Task item
The answer must be the full listing, reproduced without any change.

Data for analysis
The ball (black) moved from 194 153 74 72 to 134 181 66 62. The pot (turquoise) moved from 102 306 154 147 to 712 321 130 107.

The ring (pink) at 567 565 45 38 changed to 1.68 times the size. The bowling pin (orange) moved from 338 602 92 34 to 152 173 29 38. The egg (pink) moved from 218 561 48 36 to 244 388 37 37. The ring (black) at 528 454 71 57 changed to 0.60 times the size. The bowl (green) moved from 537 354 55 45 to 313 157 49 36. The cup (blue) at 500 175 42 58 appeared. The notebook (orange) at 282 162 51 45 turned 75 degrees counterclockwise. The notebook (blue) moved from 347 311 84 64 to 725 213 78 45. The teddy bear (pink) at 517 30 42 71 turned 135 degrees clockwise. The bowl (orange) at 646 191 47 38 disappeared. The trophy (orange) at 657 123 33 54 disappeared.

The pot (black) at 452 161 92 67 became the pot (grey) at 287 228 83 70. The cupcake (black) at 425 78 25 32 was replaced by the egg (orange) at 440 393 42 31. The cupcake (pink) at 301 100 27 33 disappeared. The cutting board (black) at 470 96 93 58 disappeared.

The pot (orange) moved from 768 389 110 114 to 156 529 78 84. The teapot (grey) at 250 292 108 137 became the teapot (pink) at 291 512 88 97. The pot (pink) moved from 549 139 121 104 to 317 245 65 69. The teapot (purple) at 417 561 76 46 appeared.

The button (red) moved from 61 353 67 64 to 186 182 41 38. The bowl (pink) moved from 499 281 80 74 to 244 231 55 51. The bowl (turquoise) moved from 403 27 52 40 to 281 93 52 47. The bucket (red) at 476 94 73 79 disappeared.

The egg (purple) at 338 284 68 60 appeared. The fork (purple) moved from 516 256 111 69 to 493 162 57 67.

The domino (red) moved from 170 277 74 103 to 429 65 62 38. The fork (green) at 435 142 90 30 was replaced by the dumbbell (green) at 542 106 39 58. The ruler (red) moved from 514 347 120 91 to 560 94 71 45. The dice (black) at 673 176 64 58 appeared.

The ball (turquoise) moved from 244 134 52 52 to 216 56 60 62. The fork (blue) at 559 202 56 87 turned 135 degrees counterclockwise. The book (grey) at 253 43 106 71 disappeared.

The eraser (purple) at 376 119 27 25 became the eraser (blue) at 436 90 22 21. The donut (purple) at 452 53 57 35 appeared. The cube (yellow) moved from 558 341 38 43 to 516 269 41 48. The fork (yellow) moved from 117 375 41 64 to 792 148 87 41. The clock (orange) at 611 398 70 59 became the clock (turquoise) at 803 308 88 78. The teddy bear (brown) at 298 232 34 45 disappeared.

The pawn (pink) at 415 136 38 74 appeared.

Result
The ball (black) moved from 194 153 74 72 to 134 181 66 62. The pot (turquoise) moved from 102 306 154 147 to 712 321 130 107.

The ring (pink) at 567 565 45 38 changed to 1.68 times the size. The bowling pin (orange) moved from 338 602 92 34 to 152 173 29 38. The egg (pink) moved from 218 561 48 36 to 244 388 37 37. The ring (black) at 528 454 71 57 changed to 0.60 times the size. The bowl (green) moved from 537 354 55 45 to 313 157 49 36. The cup (blue) at 500 175 42 58 appeared. The notebook (orange) at 282 162 51 45 turned 75 degrees counterclockwise. The notebook (blue) moved from 347 311 84 64 to 725 213 78 45. The teddy bear (pink) at 517 30 42 71 turned 135 degrees clockwise. The bowl (orange) at 646 191 47 38 disappeared. The trophy (orange) at 657 123 33 54 disappeared.

The pot (black) at 452 161 92 67 became the pot (grey) at 287 228 83 70. The cupcake (black) at 425 78 25 32 was replaced by the egg (orange) at 440 393 42 31. The cupcake (pink) at 301 100 27 33 disappeared. The cutting board (black) at 470 96 93 58 disappeared.

The pot (orange) moved from 768 389 110 114 to 156 529 78 84. The teapot (grey) at 250 292 108 137 became the teapot (pink) at 291 512 88 97. The pot (pink) moved from 549 139 121 104 to 317 245 65 69. The teapot (purple) at 417 561 76 46 appeared.

The button (red) moved from 61 353 67 64 to 186 182 41 38. The bowl (pink) moved from 499 281 80 74 to 244 231 55 51. The bowl (turquoise) moved from 403 27 52 40 to 281 93 52 47. The bucket (red) at 476 94 73 79 disappeared.

The egg (purple) at 338 284 68 60 appeared. The fork (purple) moved from 516 256 111 69 to 493 162 57 67.

The domino (red) moved from 170 277 74 103 to 429 65 62 38. The fork (green) at 435 142 90 30 was replaced by the dumbbell (green) at 542 106 39 58. The ruler (red) moved from 514 347 120 91 to 560 94 71 45. The dice (black) at 673 176 64 58 appeared.

The ball (turquoise) moved from 244 134 52 52 to 216 56 60 62. The fork (blue) at 559 202 56 87 turned 135 degrees counterclockwise. The book (grey) at 253 43 106 71 disappeared.

The eraser (purple) at 376 119 27 25 became the eraser (blue) at 436 90 22 21. The donut (purple) at 452 53 57 35 appeared. The cube (yellow) moved from 558 341 38 43 to 516 269 41 48. The fork (yellow) moved from 117 375 41 64 to 792 148 87 41. The clock (orange) at 611 398 70 59 became the clock (turquoise) at 803 308 88 78. The teddy bear (brown) at 298 232 34 45 disappeared.

The pawn (pink) at 415 136 38 74 appeared.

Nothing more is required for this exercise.